**What needs to be done**
Extract, without any alteration, the lines of the records starting at the very first line and ending at the line containing "Positioned in front is point (746, 483).", with both of these lines included.

==== Records shown ====

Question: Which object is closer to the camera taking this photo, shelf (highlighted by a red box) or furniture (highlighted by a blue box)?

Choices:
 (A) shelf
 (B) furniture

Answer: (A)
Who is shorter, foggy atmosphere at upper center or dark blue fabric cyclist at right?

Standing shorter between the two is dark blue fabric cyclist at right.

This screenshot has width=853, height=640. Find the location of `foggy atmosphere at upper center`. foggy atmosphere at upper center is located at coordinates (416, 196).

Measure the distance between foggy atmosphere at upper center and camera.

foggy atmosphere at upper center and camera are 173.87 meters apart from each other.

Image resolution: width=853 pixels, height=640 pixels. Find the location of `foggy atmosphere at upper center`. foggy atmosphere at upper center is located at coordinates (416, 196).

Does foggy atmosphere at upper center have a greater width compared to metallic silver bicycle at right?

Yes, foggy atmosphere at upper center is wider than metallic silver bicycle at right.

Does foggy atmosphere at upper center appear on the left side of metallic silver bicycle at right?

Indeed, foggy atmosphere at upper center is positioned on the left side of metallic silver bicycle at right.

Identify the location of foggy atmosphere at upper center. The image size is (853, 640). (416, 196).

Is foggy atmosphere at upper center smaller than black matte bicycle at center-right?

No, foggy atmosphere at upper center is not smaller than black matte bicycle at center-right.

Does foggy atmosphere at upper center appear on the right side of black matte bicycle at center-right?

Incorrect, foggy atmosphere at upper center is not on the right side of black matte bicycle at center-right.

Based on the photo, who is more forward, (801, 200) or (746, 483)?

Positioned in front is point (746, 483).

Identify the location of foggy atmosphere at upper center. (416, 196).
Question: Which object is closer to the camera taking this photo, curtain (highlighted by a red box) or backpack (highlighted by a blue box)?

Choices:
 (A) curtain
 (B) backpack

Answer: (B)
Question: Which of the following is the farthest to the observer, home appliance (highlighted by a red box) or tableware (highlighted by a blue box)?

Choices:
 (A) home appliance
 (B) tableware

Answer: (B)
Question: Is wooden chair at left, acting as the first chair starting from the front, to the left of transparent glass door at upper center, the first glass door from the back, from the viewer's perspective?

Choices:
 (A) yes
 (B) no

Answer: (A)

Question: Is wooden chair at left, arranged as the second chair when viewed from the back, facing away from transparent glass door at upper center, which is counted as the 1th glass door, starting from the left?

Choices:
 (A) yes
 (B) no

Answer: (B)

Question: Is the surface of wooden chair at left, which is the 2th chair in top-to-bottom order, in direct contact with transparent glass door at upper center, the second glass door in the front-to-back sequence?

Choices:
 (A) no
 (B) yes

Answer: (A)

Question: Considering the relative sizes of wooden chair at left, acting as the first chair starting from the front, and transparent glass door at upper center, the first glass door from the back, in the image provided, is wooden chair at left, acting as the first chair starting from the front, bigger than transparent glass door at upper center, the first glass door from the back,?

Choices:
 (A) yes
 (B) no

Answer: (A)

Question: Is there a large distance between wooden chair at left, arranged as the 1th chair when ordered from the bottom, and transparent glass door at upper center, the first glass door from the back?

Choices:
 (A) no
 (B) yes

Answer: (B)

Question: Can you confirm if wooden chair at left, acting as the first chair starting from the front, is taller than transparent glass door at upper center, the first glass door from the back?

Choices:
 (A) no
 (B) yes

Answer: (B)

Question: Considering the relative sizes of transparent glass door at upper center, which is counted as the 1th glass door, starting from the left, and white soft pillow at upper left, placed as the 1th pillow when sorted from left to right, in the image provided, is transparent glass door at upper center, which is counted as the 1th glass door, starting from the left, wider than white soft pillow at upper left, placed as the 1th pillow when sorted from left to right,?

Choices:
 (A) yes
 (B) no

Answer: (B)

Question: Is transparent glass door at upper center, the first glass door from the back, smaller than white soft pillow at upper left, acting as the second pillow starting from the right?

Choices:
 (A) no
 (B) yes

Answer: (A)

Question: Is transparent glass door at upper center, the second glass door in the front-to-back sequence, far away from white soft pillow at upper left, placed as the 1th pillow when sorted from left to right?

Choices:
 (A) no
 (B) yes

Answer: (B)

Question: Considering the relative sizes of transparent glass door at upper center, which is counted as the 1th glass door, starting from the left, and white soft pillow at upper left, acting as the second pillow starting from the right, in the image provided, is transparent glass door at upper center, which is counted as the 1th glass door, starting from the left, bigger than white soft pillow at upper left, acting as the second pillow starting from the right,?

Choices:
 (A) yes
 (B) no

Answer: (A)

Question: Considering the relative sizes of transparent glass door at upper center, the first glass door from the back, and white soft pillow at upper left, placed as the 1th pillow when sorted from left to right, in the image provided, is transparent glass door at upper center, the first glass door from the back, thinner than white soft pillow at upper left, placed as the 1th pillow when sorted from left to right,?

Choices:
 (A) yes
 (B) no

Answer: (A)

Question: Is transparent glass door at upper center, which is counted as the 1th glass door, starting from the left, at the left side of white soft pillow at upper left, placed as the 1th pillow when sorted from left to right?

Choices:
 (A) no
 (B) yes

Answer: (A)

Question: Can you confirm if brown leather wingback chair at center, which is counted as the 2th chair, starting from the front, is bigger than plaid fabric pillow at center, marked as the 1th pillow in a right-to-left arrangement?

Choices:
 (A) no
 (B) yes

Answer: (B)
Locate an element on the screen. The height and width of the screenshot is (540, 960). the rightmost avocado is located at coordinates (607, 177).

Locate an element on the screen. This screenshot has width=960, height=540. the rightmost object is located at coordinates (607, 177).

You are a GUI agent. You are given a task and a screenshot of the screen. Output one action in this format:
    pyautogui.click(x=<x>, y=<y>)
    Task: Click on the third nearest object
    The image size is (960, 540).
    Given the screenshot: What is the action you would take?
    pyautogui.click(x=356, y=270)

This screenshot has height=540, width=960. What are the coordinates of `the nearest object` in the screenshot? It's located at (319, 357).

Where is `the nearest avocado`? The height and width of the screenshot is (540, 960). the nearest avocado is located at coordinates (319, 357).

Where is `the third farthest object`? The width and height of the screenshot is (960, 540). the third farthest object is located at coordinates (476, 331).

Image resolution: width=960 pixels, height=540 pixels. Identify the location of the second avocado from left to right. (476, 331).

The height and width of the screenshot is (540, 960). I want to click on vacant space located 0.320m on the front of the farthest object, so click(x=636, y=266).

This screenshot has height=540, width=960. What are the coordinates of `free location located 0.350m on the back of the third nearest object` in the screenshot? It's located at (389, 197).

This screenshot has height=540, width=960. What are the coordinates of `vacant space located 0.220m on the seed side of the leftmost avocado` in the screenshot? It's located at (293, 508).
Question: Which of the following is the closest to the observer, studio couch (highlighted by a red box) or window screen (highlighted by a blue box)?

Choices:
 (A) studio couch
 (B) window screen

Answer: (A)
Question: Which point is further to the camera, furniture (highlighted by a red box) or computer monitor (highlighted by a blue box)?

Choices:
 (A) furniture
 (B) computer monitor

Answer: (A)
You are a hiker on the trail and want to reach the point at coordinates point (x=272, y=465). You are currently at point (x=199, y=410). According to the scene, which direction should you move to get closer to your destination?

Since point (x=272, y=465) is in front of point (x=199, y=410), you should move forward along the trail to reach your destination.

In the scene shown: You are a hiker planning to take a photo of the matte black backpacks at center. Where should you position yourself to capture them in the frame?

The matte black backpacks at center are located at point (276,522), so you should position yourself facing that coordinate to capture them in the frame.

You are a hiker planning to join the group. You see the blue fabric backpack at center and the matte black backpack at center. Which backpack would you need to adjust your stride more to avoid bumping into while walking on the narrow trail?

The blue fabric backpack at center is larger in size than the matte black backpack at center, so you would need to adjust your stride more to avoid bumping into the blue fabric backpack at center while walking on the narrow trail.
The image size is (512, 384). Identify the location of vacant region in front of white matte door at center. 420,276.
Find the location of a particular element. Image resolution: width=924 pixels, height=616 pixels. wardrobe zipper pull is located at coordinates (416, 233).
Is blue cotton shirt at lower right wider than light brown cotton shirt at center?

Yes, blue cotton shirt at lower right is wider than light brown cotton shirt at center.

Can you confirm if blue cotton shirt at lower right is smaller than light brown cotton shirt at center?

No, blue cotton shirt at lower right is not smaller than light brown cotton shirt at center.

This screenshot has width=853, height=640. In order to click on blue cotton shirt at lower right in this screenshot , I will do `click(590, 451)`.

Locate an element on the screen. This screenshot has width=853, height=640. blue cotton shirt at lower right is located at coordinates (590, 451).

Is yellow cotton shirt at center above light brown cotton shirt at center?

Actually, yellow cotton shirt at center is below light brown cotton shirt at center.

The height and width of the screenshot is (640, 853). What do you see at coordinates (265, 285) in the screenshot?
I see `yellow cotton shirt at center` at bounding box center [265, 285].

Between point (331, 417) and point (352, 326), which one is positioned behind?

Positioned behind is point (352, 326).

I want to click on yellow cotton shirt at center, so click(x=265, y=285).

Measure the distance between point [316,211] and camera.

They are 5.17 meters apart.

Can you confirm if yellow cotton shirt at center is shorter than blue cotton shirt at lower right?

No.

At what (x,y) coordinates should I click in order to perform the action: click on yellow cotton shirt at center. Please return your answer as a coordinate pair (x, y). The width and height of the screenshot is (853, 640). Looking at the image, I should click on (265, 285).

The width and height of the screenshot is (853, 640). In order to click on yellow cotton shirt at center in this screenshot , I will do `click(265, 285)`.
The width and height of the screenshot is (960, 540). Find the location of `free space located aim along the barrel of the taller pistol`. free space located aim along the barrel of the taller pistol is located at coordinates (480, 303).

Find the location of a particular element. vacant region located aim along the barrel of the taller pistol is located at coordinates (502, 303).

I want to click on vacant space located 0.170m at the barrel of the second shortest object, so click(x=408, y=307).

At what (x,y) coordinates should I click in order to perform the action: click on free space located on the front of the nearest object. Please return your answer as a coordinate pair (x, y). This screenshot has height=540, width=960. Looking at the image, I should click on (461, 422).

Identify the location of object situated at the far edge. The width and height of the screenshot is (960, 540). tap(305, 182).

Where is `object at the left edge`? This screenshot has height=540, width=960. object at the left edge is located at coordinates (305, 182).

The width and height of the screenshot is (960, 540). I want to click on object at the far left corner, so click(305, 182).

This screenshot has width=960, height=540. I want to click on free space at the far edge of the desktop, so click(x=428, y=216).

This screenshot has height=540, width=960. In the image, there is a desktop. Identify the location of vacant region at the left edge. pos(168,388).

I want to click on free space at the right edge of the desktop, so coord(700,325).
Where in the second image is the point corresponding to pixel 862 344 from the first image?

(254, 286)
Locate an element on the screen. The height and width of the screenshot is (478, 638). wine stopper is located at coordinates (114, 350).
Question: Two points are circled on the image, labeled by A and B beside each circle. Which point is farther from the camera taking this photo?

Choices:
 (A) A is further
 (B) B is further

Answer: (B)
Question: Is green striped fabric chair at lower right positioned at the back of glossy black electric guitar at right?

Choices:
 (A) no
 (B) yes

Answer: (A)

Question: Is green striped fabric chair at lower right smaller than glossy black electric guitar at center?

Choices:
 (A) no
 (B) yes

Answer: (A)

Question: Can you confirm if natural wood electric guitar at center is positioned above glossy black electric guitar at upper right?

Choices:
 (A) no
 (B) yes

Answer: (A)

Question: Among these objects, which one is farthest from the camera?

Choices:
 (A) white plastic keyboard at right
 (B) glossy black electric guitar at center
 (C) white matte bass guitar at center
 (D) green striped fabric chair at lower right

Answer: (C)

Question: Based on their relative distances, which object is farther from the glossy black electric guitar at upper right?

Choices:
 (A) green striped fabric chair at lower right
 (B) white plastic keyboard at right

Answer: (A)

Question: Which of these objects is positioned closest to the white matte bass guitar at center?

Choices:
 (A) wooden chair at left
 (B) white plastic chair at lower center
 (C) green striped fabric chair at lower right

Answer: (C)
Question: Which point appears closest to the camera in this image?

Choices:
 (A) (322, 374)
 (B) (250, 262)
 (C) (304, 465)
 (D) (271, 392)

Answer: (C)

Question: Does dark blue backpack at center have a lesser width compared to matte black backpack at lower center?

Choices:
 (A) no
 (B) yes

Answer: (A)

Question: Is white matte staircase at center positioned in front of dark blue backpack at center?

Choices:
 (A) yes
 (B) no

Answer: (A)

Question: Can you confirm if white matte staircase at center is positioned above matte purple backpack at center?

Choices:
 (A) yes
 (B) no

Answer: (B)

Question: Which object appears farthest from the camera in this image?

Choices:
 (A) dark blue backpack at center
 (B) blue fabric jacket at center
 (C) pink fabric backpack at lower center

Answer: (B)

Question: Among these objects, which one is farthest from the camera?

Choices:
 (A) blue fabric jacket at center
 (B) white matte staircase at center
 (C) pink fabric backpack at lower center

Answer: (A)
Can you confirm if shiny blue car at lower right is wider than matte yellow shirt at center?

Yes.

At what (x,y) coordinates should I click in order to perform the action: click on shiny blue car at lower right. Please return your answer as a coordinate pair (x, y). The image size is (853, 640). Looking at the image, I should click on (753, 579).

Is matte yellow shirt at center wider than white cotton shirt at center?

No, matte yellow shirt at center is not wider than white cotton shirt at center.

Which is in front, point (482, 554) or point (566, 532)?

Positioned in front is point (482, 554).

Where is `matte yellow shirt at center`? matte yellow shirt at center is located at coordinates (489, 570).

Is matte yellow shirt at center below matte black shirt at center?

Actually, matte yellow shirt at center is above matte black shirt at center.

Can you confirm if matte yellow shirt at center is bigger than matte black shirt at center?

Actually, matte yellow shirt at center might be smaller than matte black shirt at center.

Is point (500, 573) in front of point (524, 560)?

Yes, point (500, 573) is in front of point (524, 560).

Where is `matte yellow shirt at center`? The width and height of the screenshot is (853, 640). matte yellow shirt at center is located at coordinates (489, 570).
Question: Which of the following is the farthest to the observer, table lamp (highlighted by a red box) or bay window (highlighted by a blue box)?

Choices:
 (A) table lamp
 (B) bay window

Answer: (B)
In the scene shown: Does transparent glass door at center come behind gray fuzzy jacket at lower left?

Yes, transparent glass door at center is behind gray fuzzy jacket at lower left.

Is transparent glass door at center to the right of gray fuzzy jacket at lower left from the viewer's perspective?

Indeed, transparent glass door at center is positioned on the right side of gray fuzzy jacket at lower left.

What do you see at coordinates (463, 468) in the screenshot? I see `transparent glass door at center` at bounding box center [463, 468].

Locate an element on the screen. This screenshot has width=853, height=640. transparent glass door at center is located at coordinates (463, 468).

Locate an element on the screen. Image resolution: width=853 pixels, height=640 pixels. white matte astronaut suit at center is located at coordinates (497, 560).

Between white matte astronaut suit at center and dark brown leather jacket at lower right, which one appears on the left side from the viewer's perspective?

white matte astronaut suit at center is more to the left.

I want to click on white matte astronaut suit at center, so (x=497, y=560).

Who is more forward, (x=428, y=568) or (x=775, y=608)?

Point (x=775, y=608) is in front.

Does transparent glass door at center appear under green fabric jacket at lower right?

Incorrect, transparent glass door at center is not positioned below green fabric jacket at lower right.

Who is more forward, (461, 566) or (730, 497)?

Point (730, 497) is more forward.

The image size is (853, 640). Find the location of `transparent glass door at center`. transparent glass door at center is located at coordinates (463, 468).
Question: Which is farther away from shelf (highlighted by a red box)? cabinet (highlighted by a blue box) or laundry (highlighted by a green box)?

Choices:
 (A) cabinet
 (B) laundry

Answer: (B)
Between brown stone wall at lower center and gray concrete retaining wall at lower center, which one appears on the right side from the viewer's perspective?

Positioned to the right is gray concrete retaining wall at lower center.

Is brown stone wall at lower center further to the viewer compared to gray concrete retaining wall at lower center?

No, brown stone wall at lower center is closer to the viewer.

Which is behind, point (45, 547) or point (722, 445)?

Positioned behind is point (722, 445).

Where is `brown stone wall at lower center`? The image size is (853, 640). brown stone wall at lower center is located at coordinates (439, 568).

====

**Exercise answer**
Question: Which object is closer to the camera taking this photo, shelf (highlighted by a red box) or furniture (highlighted by a blue box)?

Choices:
 (A) shelf
 (B) furniture

Answer: (A)
Who is shorter, foggy atmosphere at upper center or dark blue fabric cyclist at right?

Standing shorter between the two is dark blue fabric cyclist at right.

This screenshot has width=853, height=640. Find the location of `foggy atmosphere at upper center`. foggy atmosphere at upper center is located at coordinates (416, 196).

Measure the distance between foggy atmosphere at upper center and camera.

foggy atmosphere at upper center and camera are 173.87 meters apart from each other.

Image resolution: width=853 pixels, height=640 pixels. Find the location of `foggy atmosphere at upper center`. foggy atmosphere at upper center is located at coordinates (416, 196).

Does foggy atmosphere at upper center have a greater width compared to metallic silver bicycle at right?

Yes, foggy atmosphere at upper center is wider than metallic silver bicycle at right.

Does foggy atmosphere at upper center appear on the left side of metallic silver bicycle at right?

Indeed, foggy atmosphere at upper center is positioned on the left side of metallic silver bicycle at right.

Identify the location of foggy atmosphere at upper center. The image size is (853, 640). (416, 196).

Is foggy atmosphere at upper center smaller than black matte bicycle at center-right?

No, foggy atmosphere at upper center is not smaller than black matte bicycle at center-right.

Does foggy atmosphere at upper center appear on the right side of black matte bicycle at center-right?

Incorrect, foggy atmosphere at upper center is not on the right side of black matte bicycle at center-right.

Based on the photo, who is more forward, (801, 200) or (746, 483)?

Positioned in front is point (746, 483).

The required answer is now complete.